• YOUR ASSIGNMENT: Retype the following data exactly, but leave its pictures out.

• DATA SUPPLIED:
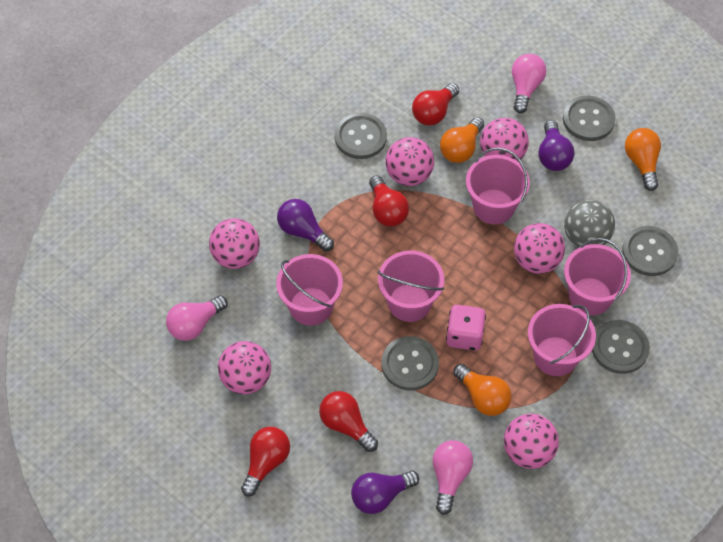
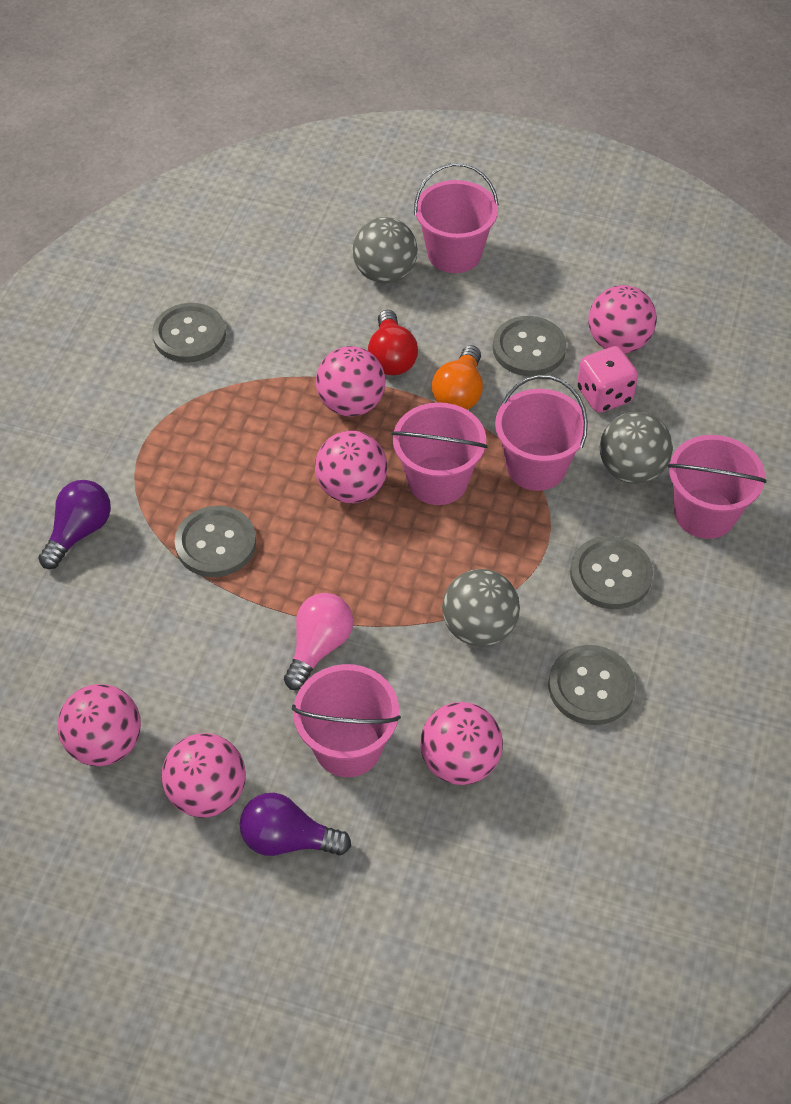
grey ball: 1 -> 3
orange light bulb: 3 -> 1
pink light bulb: 3 -> 1
purple light bulb: 3 -> 2
red light bulb: 4 -> 1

• THE COMPLETED TASK:
grey ball: 1 -> 3
orange light bulb: 3 -> 1
pink light bulb: 3 -> 1
purple light bulb: 3 -> 2
red light bulb: 4 -> 1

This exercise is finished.